TASK DETAILS:
Could you pull out every item below, from the first one down through the one that contains "gray square: rotated 15 degrees clockwise", and reproduce each line verbatim?

Start DATA PROVIDED

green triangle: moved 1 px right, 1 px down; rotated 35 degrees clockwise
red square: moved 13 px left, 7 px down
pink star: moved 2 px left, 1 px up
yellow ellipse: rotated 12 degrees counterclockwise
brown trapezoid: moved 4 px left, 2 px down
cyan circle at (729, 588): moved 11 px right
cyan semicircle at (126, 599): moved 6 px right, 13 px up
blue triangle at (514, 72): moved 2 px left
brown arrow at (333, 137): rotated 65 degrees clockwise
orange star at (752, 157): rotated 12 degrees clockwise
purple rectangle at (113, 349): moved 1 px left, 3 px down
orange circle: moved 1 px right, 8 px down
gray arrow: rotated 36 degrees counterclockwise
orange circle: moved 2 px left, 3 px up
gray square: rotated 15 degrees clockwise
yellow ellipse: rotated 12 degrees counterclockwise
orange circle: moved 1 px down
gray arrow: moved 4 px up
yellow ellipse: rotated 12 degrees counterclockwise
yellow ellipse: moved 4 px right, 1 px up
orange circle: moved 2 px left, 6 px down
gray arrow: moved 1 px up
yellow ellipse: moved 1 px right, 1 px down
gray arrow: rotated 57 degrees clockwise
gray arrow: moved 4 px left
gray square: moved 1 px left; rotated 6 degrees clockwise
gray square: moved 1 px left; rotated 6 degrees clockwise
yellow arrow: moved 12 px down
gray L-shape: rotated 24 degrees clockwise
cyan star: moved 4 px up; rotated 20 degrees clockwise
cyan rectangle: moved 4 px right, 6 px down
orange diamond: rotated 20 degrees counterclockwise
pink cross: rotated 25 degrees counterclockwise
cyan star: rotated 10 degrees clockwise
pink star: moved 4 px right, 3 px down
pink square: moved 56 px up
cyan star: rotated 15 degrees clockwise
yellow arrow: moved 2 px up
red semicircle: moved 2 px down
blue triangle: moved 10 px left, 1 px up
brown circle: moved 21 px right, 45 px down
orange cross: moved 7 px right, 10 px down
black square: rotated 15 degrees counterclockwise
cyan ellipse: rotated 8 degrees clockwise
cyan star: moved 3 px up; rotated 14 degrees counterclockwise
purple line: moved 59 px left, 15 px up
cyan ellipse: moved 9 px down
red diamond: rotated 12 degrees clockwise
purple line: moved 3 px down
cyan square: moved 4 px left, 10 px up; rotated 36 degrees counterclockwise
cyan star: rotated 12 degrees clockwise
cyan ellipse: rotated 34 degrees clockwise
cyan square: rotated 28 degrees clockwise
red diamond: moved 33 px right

End DATA PROVIDED

CORRECT OUTPUT:
green triangle: moved 1 px right, 1 px down; rotated 35 degrees clockwise
red square: moved 13 px left, 7 px down
pink star: moved 2 px left, 1 px up
yellow ellipse: rotated 12 degrees counterclockwise
brown trapezoid: moved 4 px left, 2 px down
cyan circle at (729, 588): moved 11 px right
cyan semicircle at (126, 599): moved 6 px right, 13 px up
blue triangle at (514, 72): moved 2 px left
brown arrow at (333, 137): rotated 65 degrees clockwise
orange star at (752, 157): rotated 12 degrees clockwise
purple rectangle at (113, 349): moved 1 px left, 3 px down
orange circle: moved 1 px right, 8 px down
gray arrow: rotated 36 degrees counterclockwise
orange circle: moved 2 px left, 3 px up
gray square: rotated 15 degrees clockwise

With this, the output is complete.